## Records for this exercise:
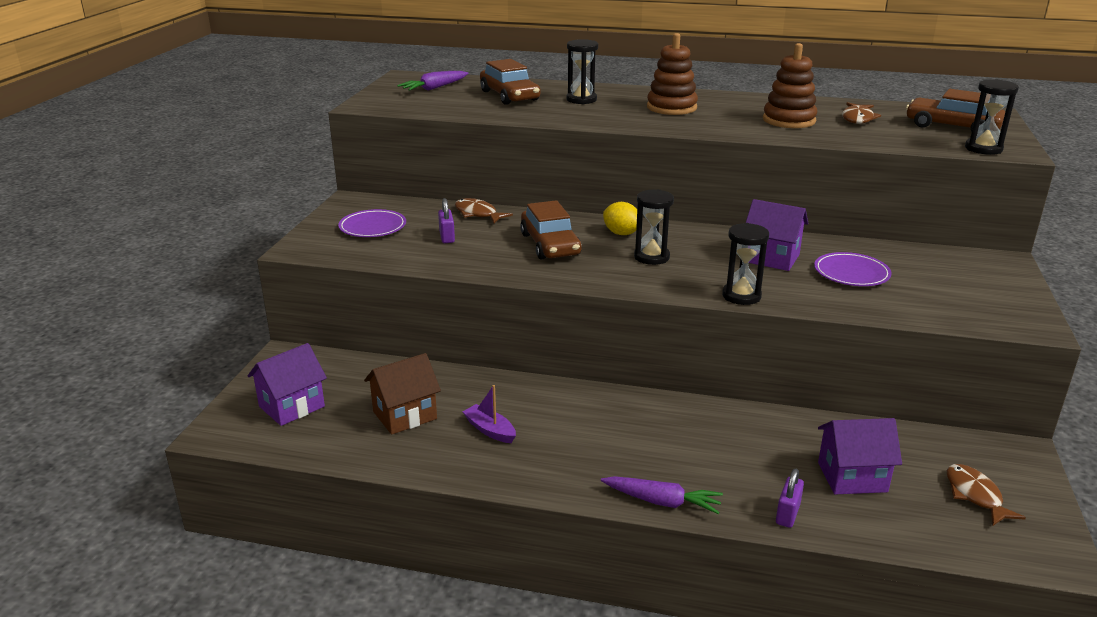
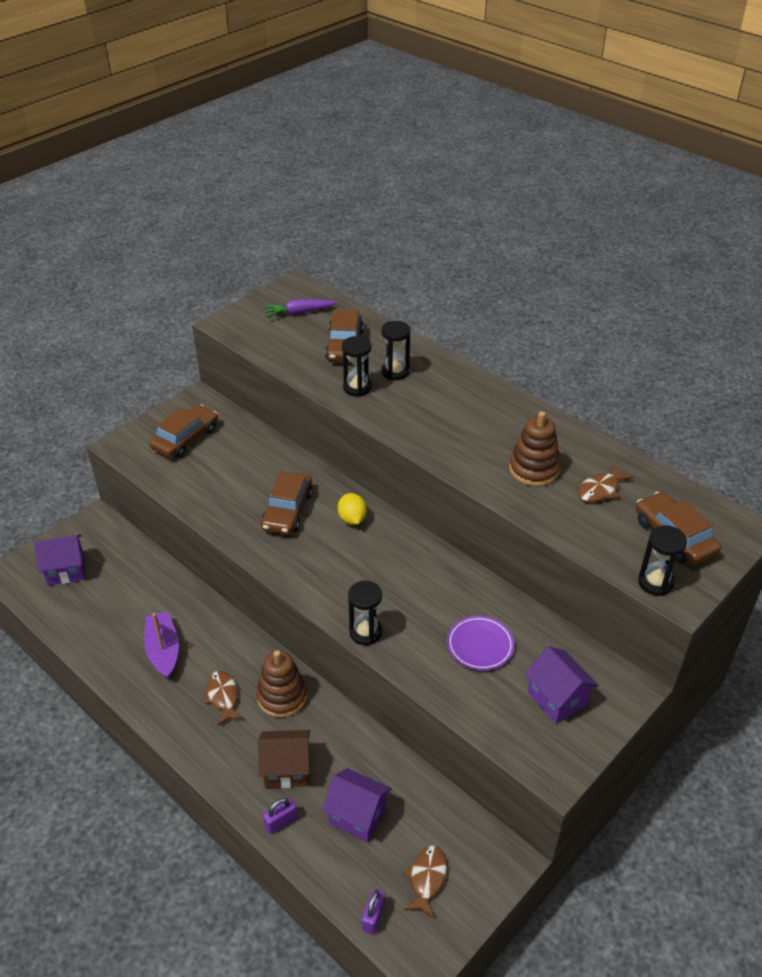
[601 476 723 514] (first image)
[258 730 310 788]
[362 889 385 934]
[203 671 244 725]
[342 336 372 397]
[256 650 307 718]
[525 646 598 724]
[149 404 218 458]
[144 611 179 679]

## Work to be completed:
Once the pictures are set aside, please output all the data word for word.

## Task answer:
[601 476 723 514] (first image)
[258 730 310 788]
[362 889 385 934]
[203 671 244 725]
[342 336 372 397]
[256 650 307 718]
[525 646 598 724]
[149 404 218 458]
[144 611 179 679]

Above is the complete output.